_Your objective_
Please count the lines of the listing below in which "brown" occurs, and reply with the number only.

_Supplied records_

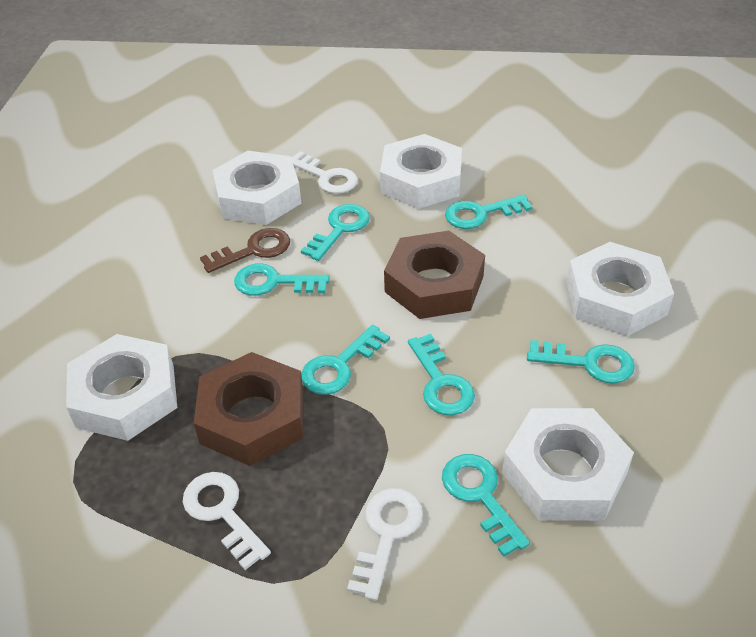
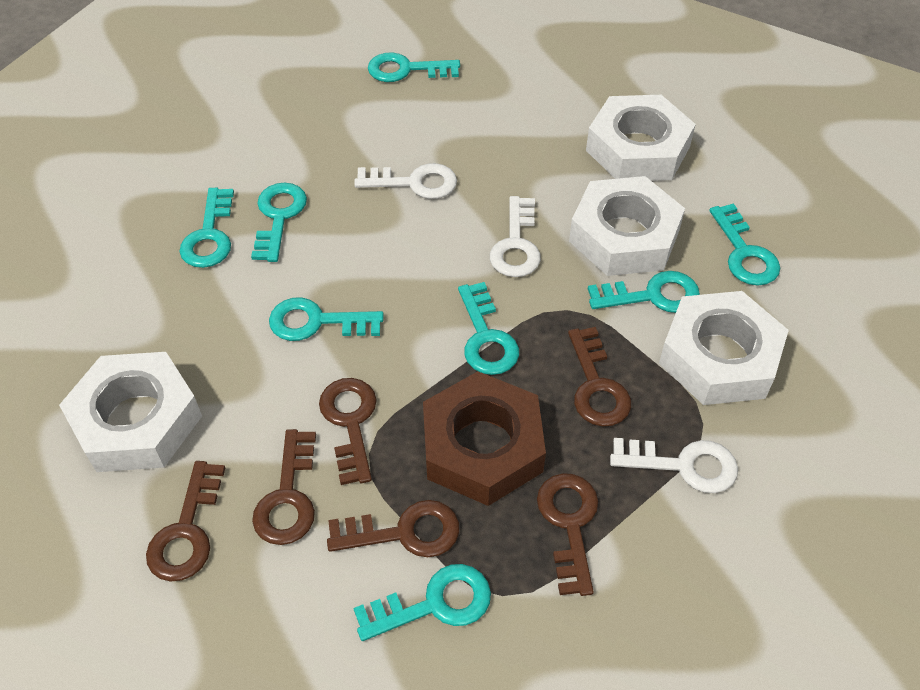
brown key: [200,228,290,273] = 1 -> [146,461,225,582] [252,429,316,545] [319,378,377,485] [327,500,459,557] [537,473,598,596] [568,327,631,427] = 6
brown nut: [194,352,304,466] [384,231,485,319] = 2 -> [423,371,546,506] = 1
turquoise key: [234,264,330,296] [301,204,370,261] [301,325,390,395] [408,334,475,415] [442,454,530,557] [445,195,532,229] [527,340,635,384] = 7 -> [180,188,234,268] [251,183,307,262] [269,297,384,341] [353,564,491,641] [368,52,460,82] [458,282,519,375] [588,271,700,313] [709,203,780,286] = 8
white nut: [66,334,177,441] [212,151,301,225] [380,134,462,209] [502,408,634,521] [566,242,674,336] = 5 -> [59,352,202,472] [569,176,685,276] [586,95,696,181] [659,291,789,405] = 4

* * *

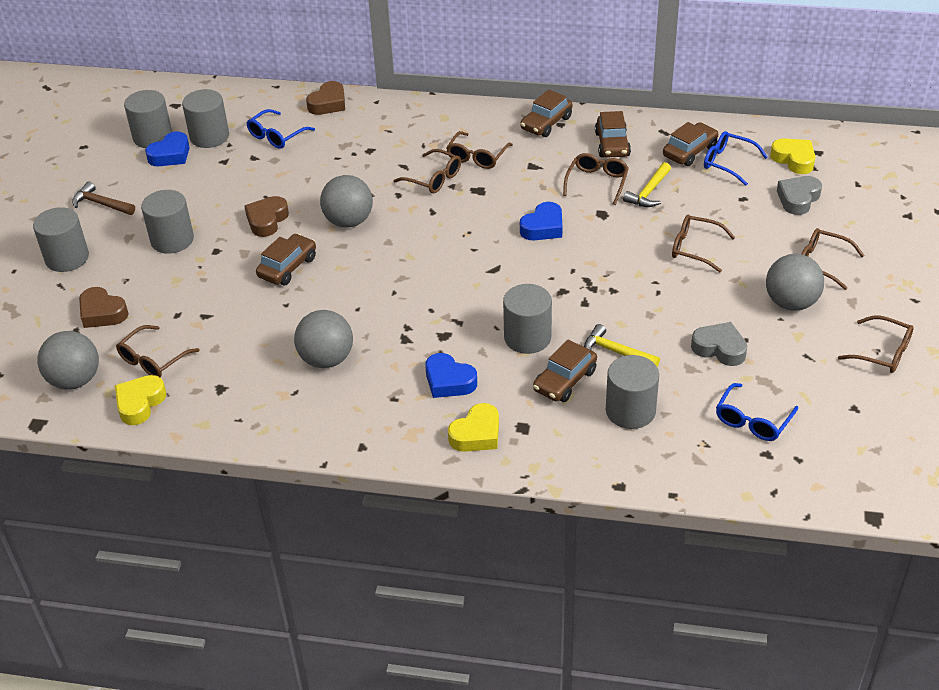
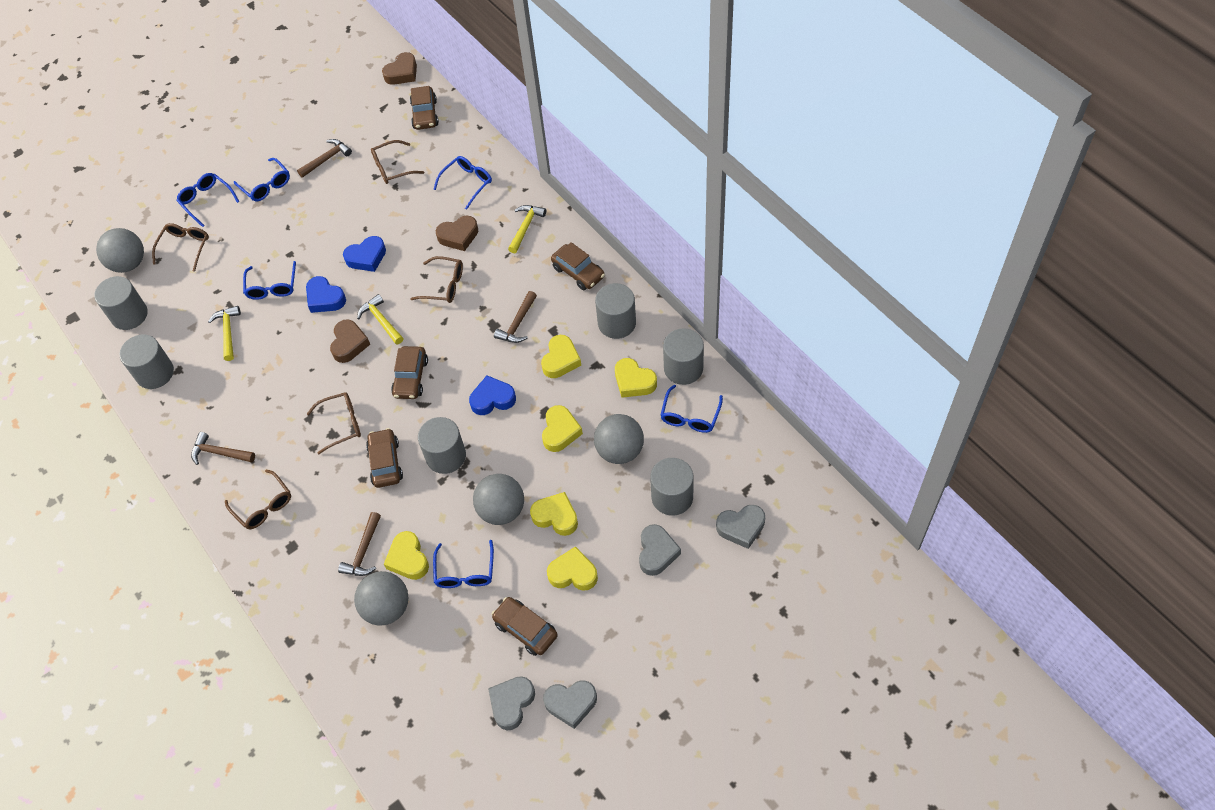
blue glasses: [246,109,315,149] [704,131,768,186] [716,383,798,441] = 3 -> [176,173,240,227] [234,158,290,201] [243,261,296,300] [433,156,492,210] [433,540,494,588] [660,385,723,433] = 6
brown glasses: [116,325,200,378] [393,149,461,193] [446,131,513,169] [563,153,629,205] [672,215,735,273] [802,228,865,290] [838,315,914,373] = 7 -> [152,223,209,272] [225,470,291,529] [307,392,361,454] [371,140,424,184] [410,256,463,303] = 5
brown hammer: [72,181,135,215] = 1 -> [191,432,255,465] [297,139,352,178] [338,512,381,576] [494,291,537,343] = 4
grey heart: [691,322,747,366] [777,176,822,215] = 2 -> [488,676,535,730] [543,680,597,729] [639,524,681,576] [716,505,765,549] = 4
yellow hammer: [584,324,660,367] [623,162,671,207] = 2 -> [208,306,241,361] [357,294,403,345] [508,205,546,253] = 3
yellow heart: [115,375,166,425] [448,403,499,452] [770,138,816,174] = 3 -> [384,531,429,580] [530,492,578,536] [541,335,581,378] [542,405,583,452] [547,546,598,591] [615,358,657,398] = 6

_Written reply_
4